-- Instructions for the task --
Copy out the line containing "(309, 257) = (248, 253): red" and each line after it, through the last one in the material, exactly as written.

-- Provided data --
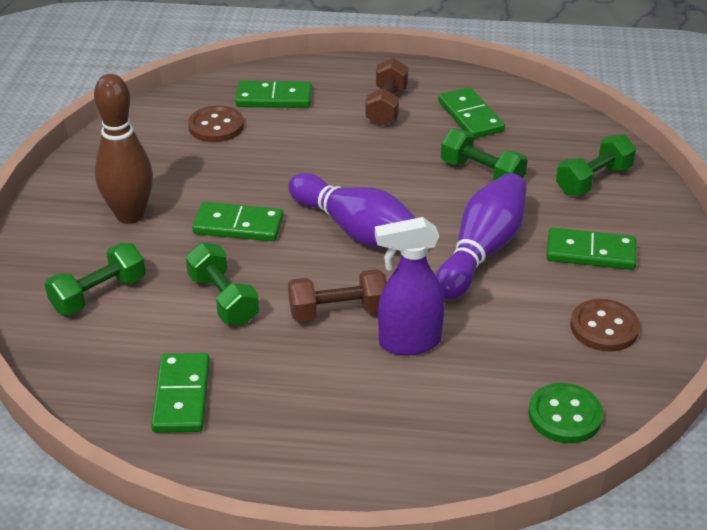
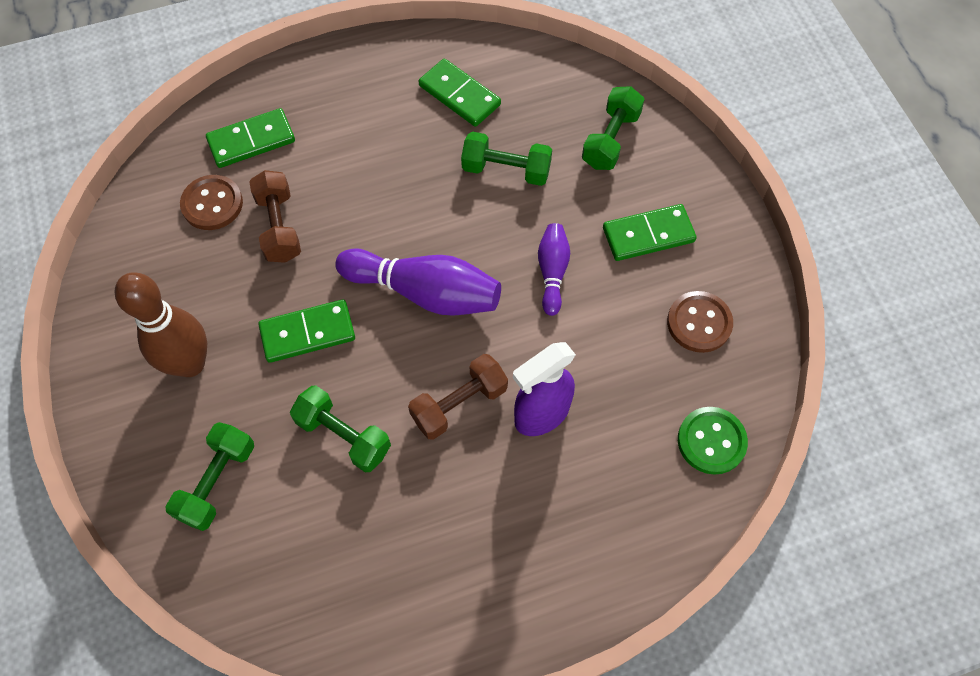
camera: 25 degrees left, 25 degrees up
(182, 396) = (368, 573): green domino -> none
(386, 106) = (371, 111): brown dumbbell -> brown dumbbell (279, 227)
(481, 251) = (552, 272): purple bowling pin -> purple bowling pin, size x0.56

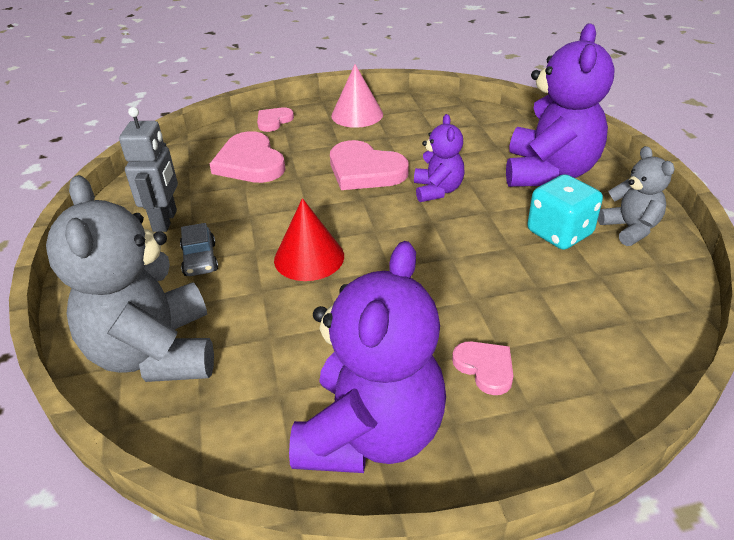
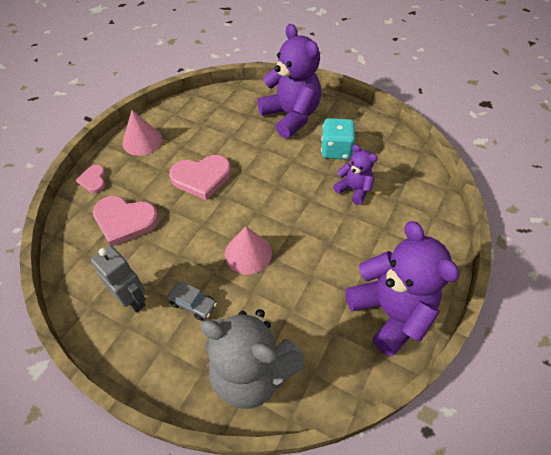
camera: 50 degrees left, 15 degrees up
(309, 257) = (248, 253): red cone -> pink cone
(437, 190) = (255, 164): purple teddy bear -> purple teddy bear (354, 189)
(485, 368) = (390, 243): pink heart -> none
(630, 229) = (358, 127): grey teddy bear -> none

-- Solution for this problem --
(309, 257) = (248, 253): red cone -> pink cone
(437, 190) = (255, 164): purple teddy bear -> purple teddy bear (354, 189)
(485, 368) = (390, 243): pink heart -> none
(630, 229) = (358, 127): grey teddy bear -> none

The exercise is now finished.